→ **Data entries**
>>>

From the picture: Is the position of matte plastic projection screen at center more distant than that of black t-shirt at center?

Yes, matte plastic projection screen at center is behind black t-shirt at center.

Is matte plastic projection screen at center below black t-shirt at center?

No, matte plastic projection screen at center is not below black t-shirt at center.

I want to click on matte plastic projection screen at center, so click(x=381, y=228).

<<<

→ **Goal**
Print the data above word for word, keeping each line in its original order.

→ **Result below**
From the picture: Is the position of matte plastic projection screen at center more distant than that of black t-shirt at center?

Yes, matte plastic projection screen at center is behind black t-shirt at center.

Is matte plastic projection screen at center below black t-shirt at center?

No, matte plastic projection screen at center is not below black t-shirt at center.

I want to click on matte plastic projection screen at center, so click(x=381, y=228).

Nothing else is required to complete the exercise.